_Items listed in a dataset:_
»»

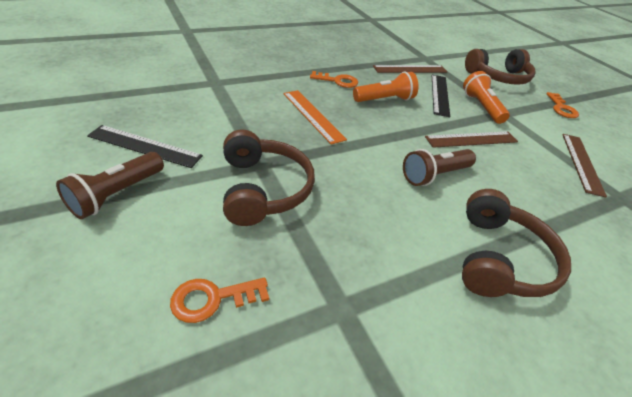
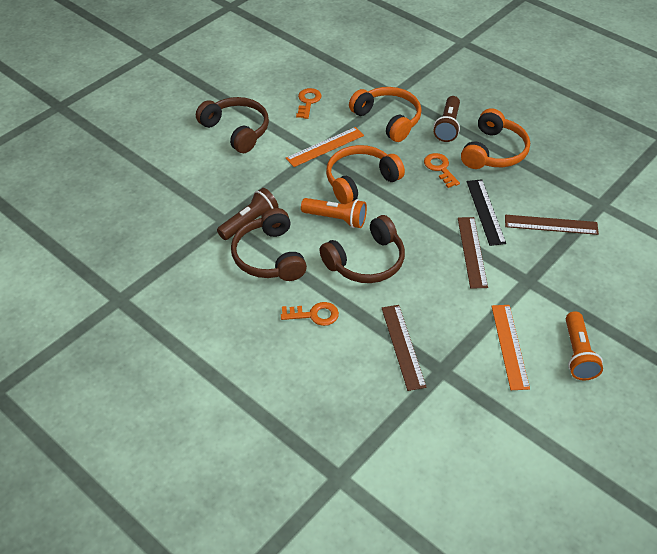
black ruler: 2 -> 1
orange headphones: 0 -> 3
orange ruler: 1 -> 2

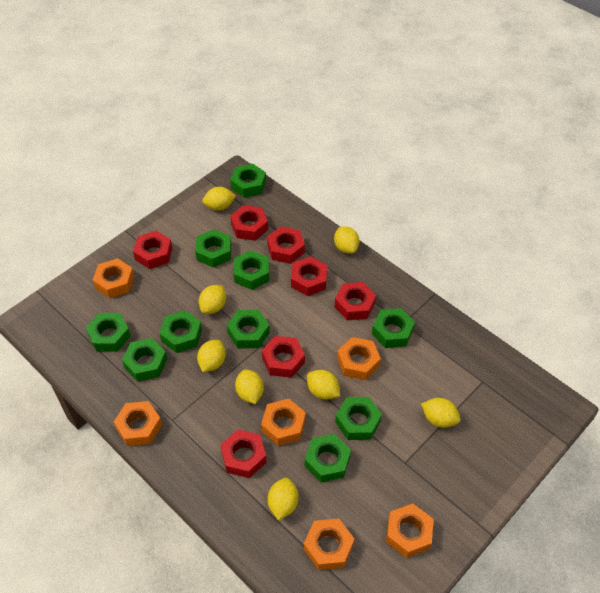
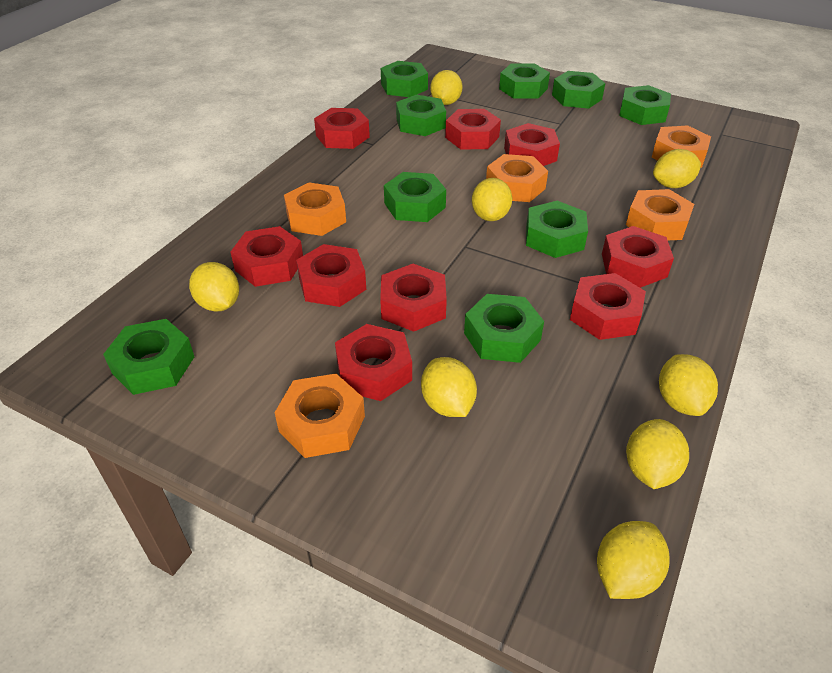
green nut: 10 -> 9
orange nut: 6 -> 5
red nut: 7 -> 9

««

_WORK TO BE COMPLETED:_
Set apart and copy each line of the records that holds the word "orange".

_EXERCISE RESULT:_
orange headphones: 0 -> 3
orange ruler: 1 -> 2
orange nut: 6 -> 5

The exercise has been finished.